Coordinate-based object records:
....
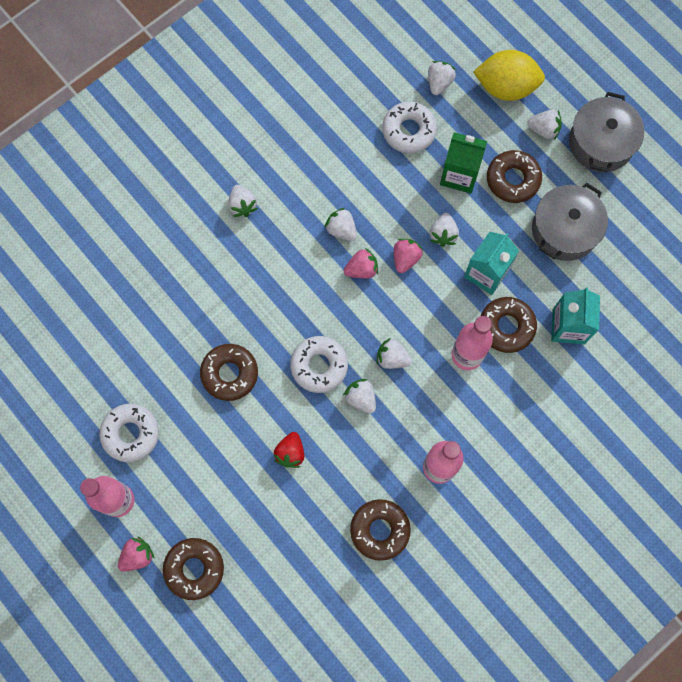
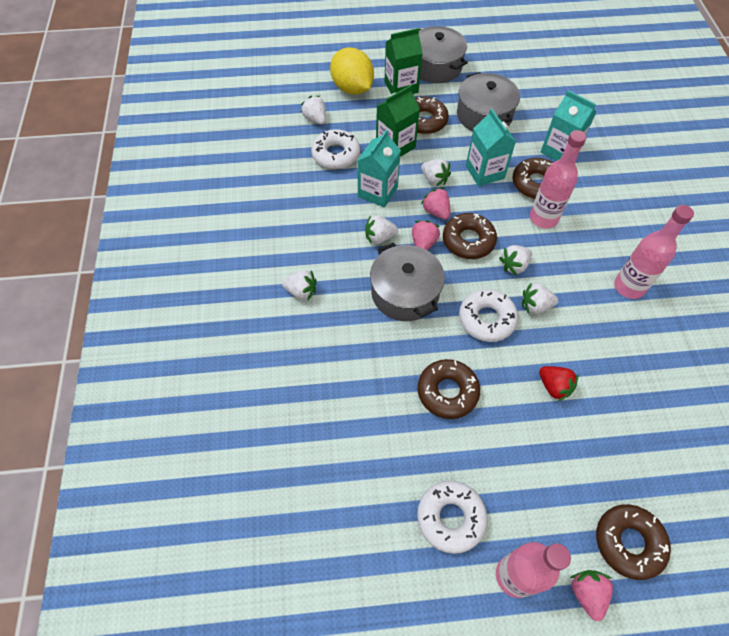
camera: 55 degrees left, 15 degrees down
(299, 286) = (405, 293): none -> grey pot
(380, 530) = (664, 359): brown donut -> brown donut (468, 240)
(391, 195) = (377, 192): none -> turquoise carton
(506, 87) = (352, 88): yellow lemon -> yellow lemon turned 75 degrees counterclockwise
(544, 130) = (401, 87): white strawberry -> green carton

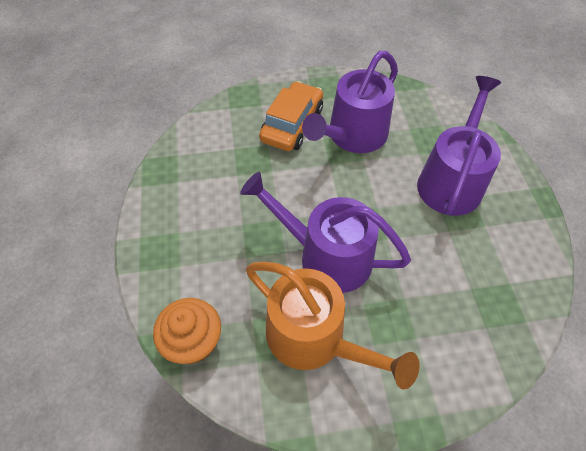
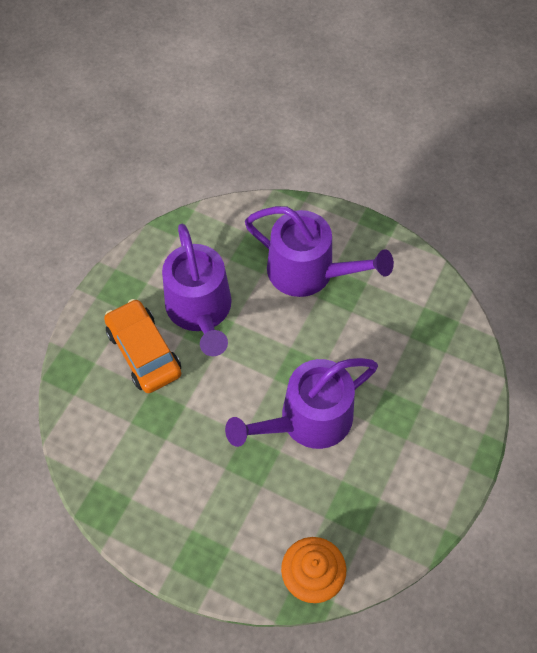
camera: 55 degrees left, 5 degrees up
(314, 338) = (372, 479): orange watering can -> none
(451, 181) = (308, 272): purple watering can -> purple watering can turned 150 degrees clockwise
....
- What to do
Copy all lines from the data above that contain the word "degrees".

- Solution for this exercise
camera: 55 degrees left, 15 degrees down
(506, 87) = (352, 88): yellow lemon -> yellow lemon turned 75 degrees counterclockwise
camera: 55 degrees left, 5 degrees up
(451, 181) = (308, 272): purple watering can -> purple watering can turned 150 degrees clockwise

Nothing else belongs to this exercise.